As the answer, set down the lines below from the one containing "type=insert; after=kielich [żółty];" through the one containing "type=recolor; before=kostka do", exactly and inclusively, and no others.

[Data for the task Boundary: Start]

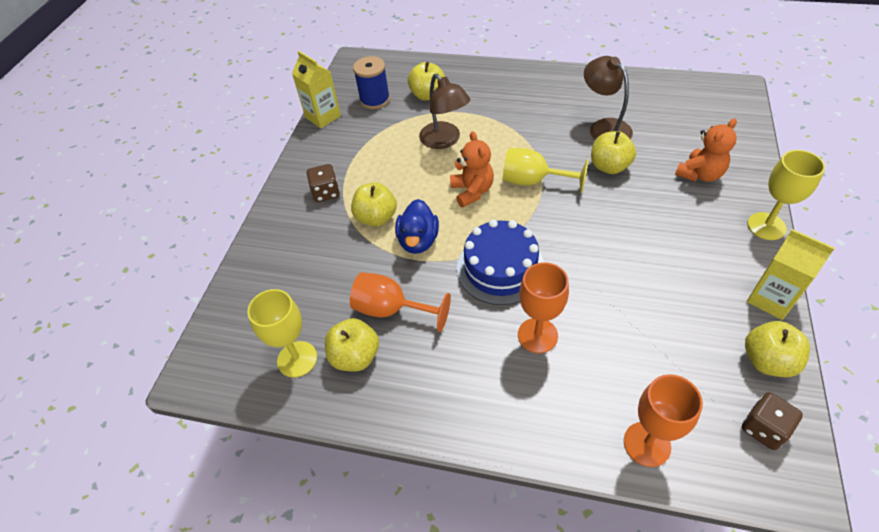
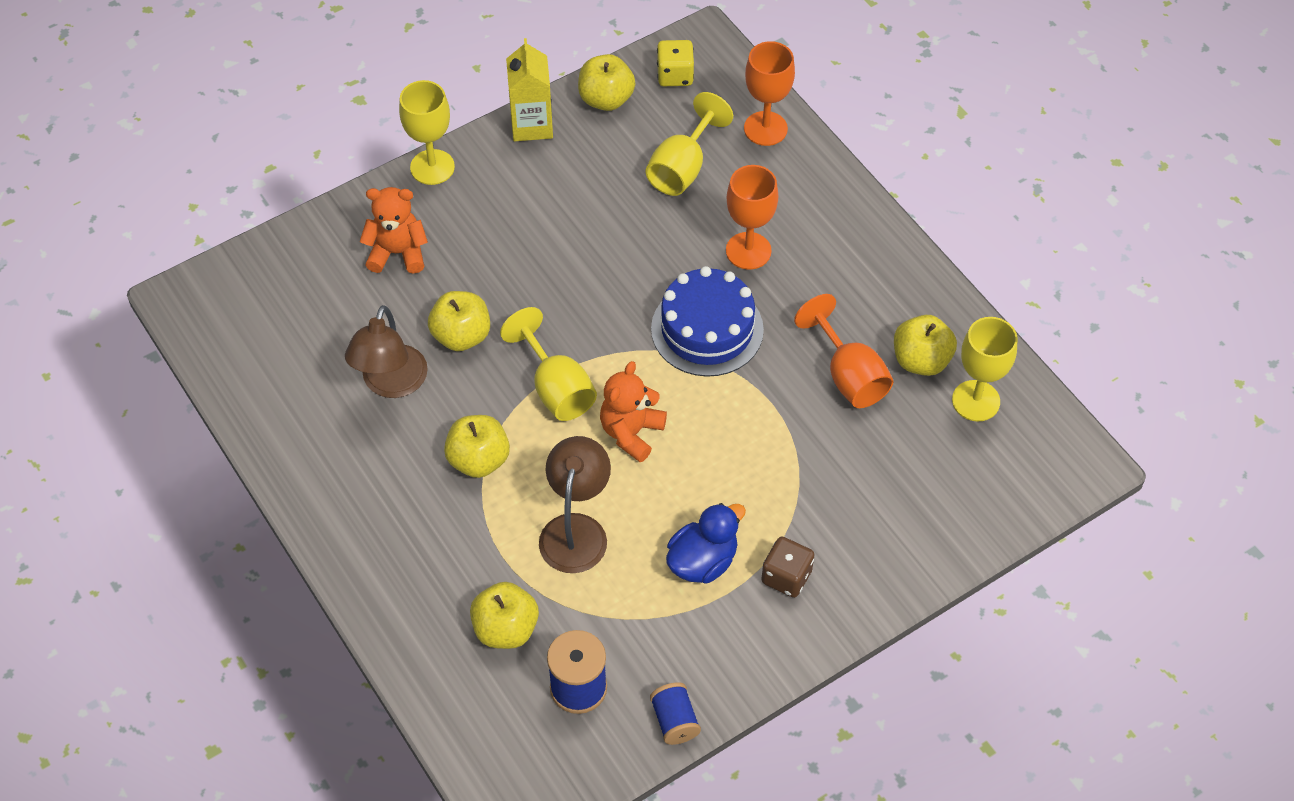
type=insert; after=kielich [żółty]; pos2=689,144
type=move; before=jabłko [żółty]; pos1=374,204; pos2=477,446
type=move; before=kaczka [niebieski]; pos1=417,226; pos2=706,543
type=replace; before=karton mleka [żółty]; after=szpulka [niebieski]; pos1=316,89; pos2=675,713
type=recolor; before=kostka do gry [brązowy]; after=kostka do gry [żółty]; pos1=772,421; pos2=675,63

[Data for the task Boundary: End]
[Data for the task Boundary: Start]

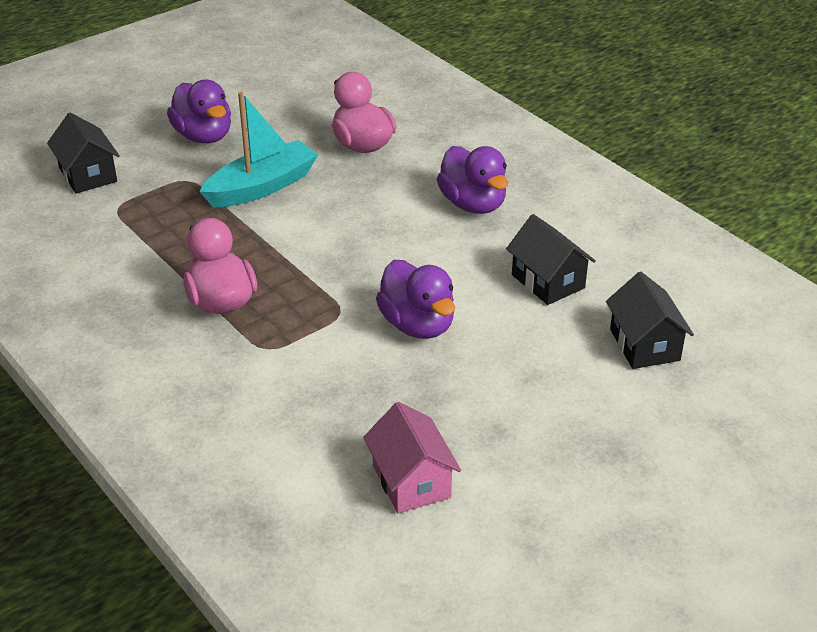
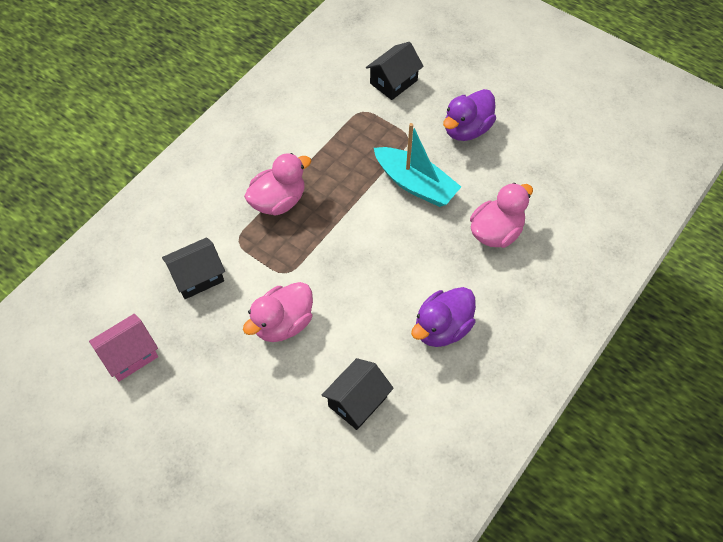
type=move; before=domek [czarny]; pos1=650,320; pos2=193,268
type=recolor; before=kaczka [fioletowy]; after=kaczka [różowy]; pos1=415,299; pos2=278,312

[Data for the task Boundary: End]

Completed exercise
type=insert; after=kielich [żółty]; pos2=689,144
type=move; before=jabłko [żółty]; pos1=374,204; pos2=477,446
type=move; before=kaczka [niebieski]; pos1=417,226; pos2=706,543
type=replace; before=karton mleka [żółty]; after=szpulka [niebieski]; pos1=316,89; pos2=675,713
type=recolor; before=kostka do gry [brązowy]; after=kostka do gry [żółty]; pos1=772,421; pos2=675,63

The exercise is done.